● **Task objective**: Word for word, set down the lines from the one that contains "red strawberry: 6 -> 7" through the final line of the data; no pictures belong in the copy.

::: Records :::

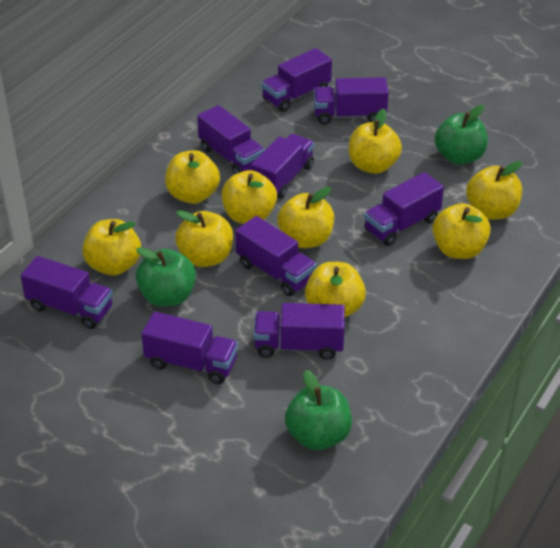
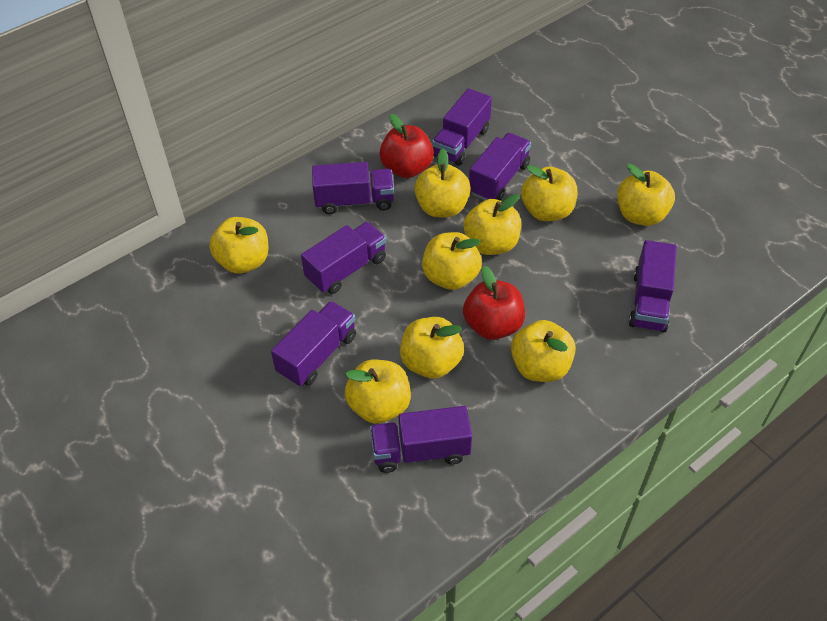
green apple: 3 -> 0
purple truck: 9 -> 7
red apple: 0 -> 2

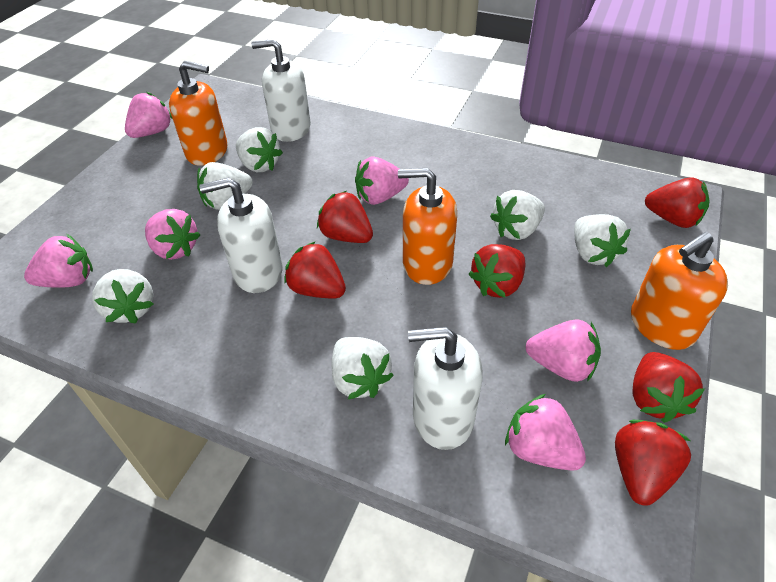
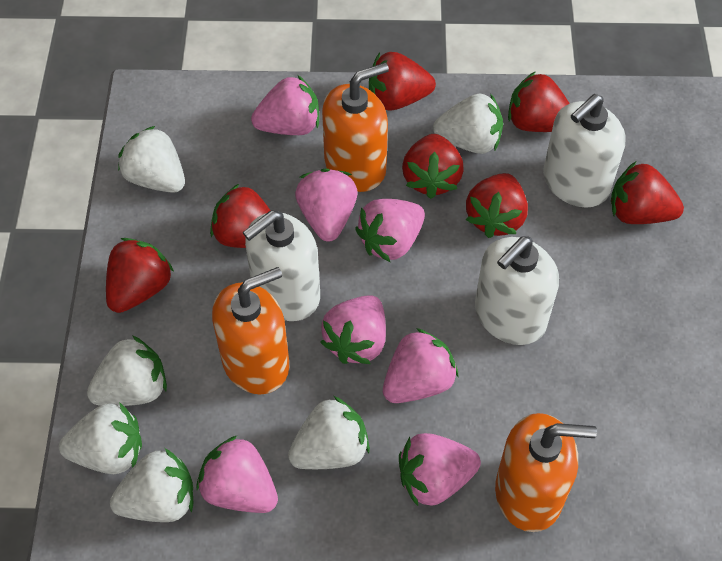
pink strawberry: 6 -> 7
red strawberry: 6 -> 7

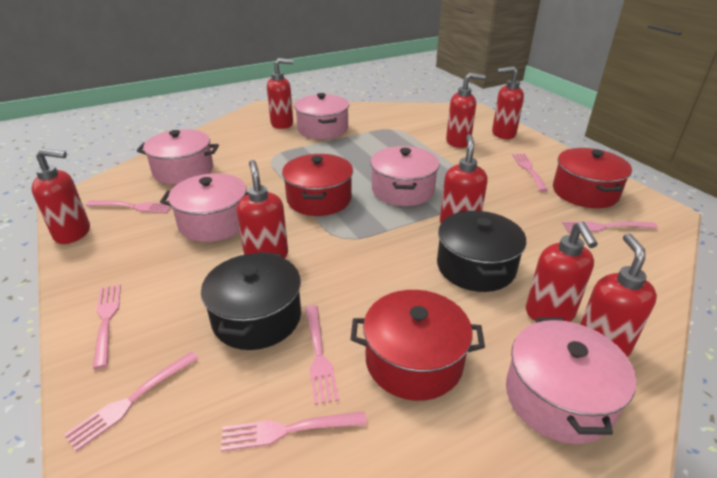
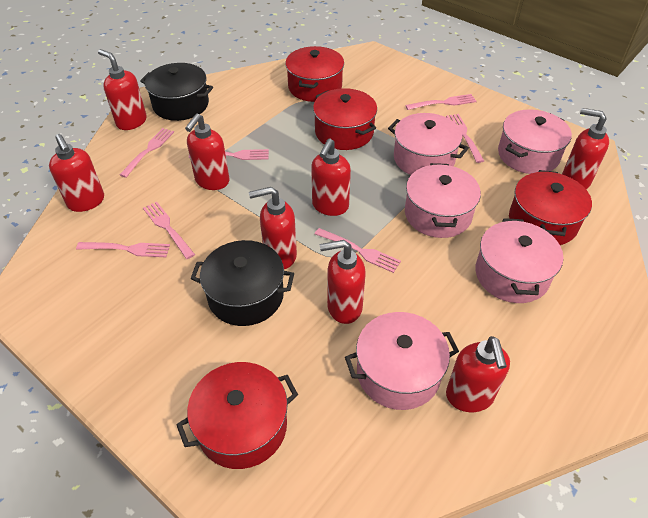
red pot: 3 -> 4

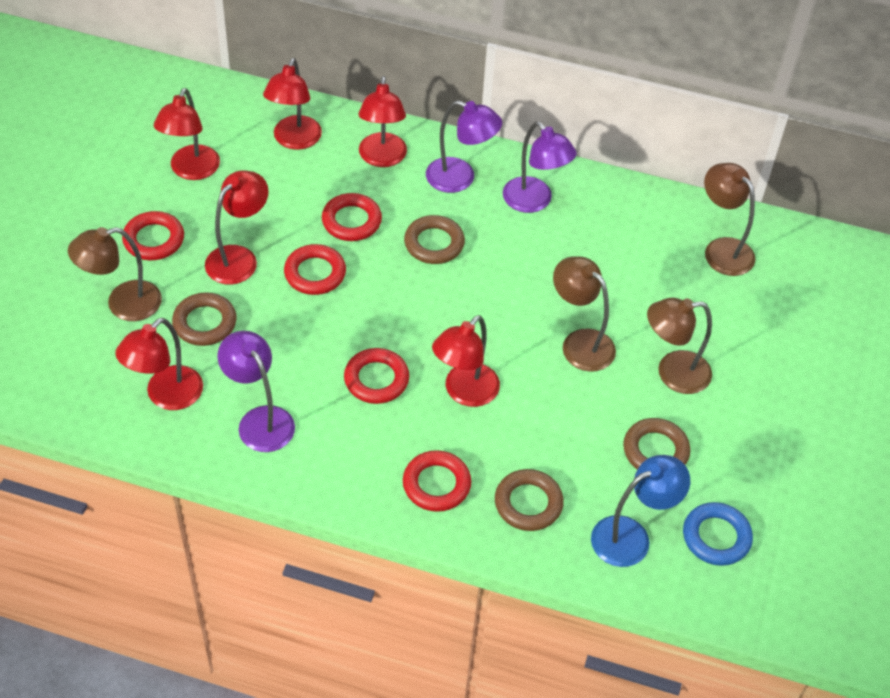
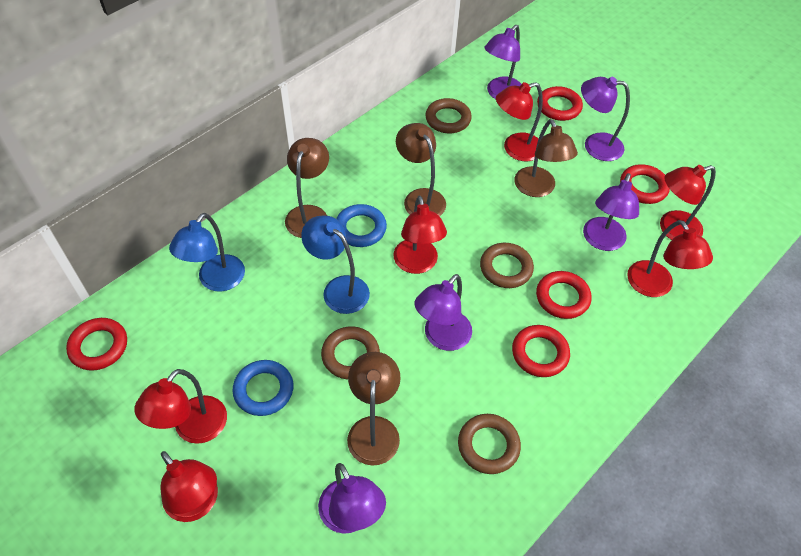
blue lamp: 1 -> 2
blue ring: 1 -> 2
purple lamp: 3 -> 5

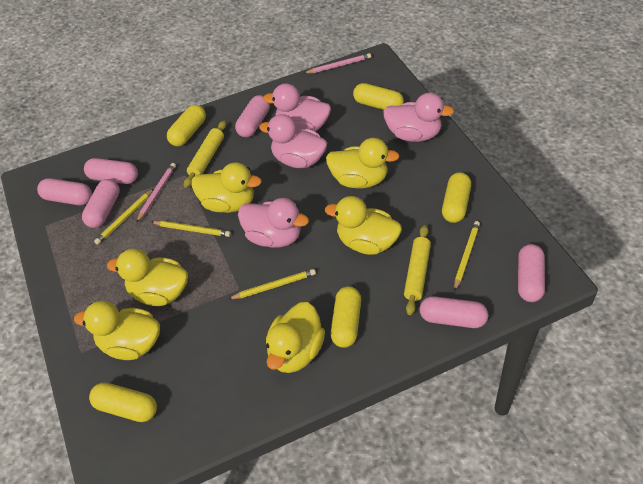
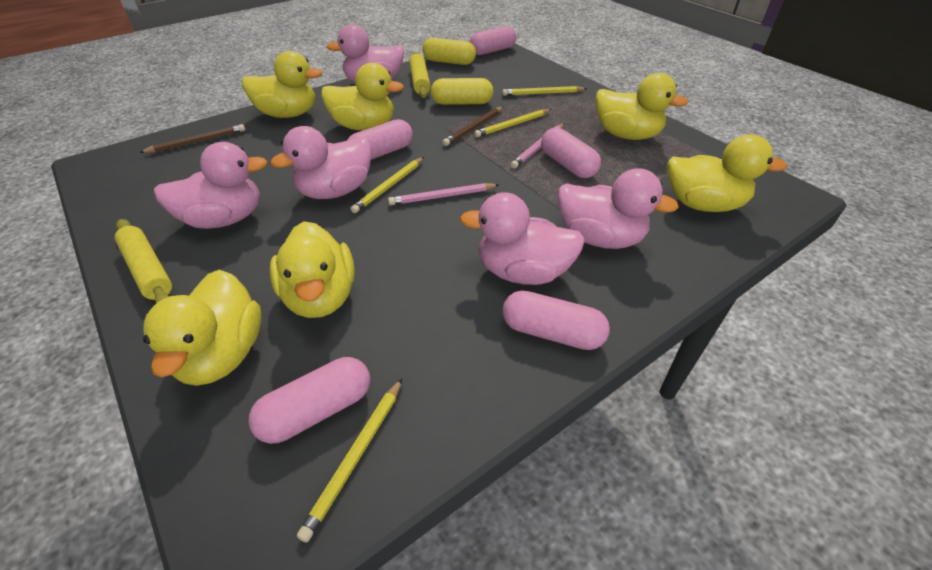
brown pencil: 0 -> 2
pink capsule: 6 -> 5
pink duck: 4 -> 5
yellow capsule: 5 -> 2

:::

● **Result of the task**:
red strawberry: 6 -> 7

red pot: 3 -> 4

blue lamp: 1 -> 2
blue ring: 1 -> 2
purple lamp: 3 -> 5

brown pencil: 0 -> 2
pink capsule: 6 -> 5
pink duck: 4 -> 5
yellow capsule: 5 -> 2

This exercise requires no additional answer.